• _Data in this exercise_
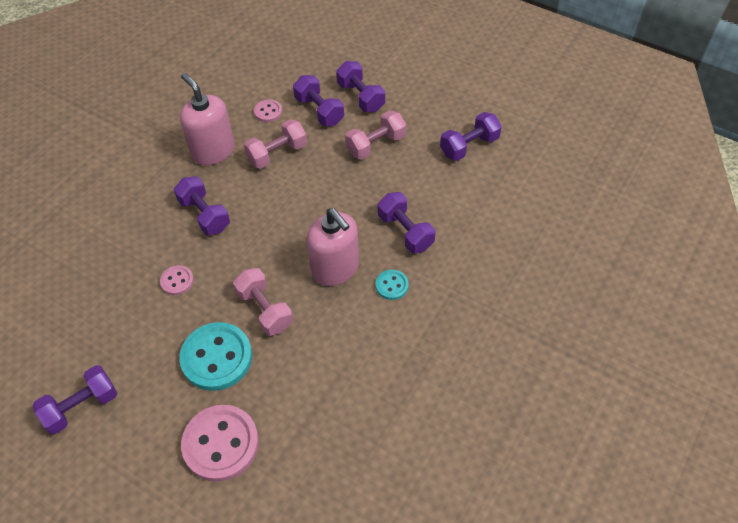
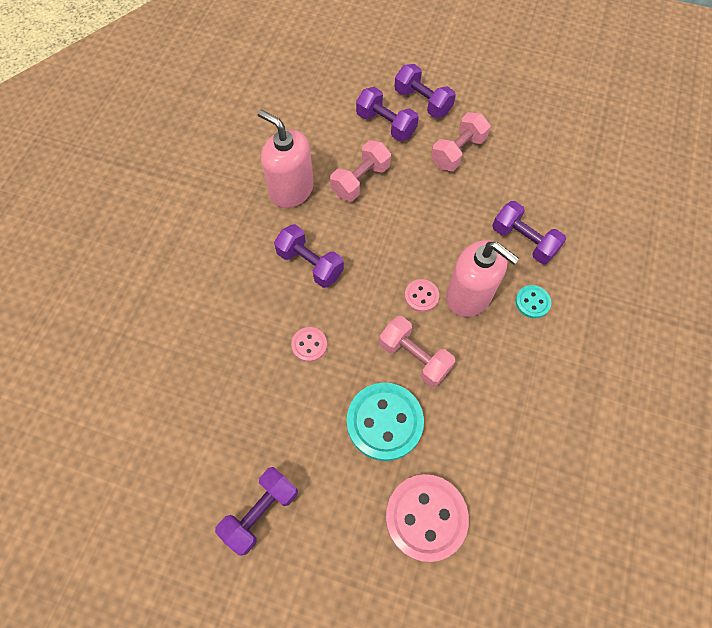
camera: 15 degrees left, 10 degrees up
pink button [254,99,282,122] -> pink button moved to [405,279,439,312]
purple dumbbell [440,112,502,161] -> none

---

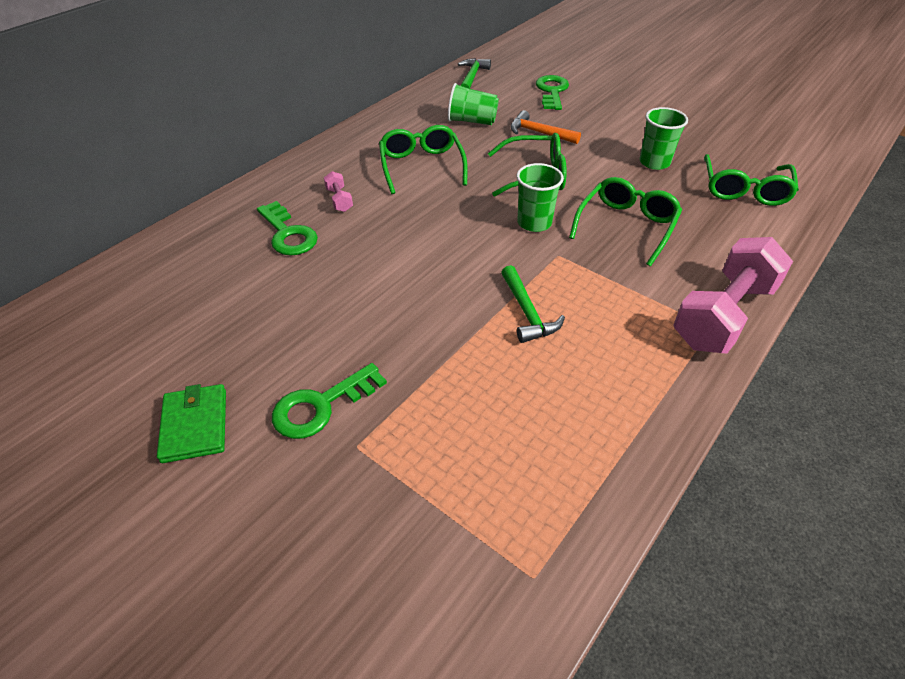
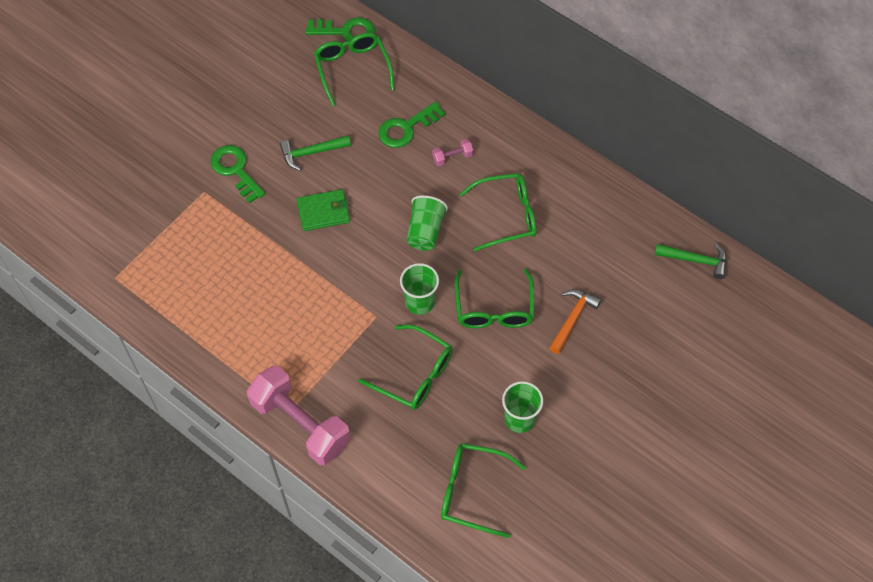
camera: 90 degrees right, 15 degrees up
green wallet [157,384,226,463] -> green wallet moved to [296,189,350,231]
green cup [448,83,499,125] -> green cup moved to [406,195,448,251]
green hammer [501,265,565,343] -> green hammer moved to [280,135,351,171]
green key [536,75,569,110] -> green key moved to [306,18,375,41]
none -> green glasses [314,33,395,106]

...

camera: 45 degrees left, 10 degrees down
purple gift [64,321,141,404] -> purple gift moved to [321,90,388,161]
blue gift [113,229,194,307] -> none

• _Directions_
Copy range, inclusive: the line holding "camera: 15 degrees left, 10 degrees up" to the line holding "purple dumbbell [440,112,502,161] -> none". Reproduce exactly those lines of the records above and no others.

• _Task output_
camera: 15 degrees left, 10 degrees up
pink button [254,99,282,122] -> pink button moved to [405,279,439,312]
purple dumbbell [440,112,502,161] -> none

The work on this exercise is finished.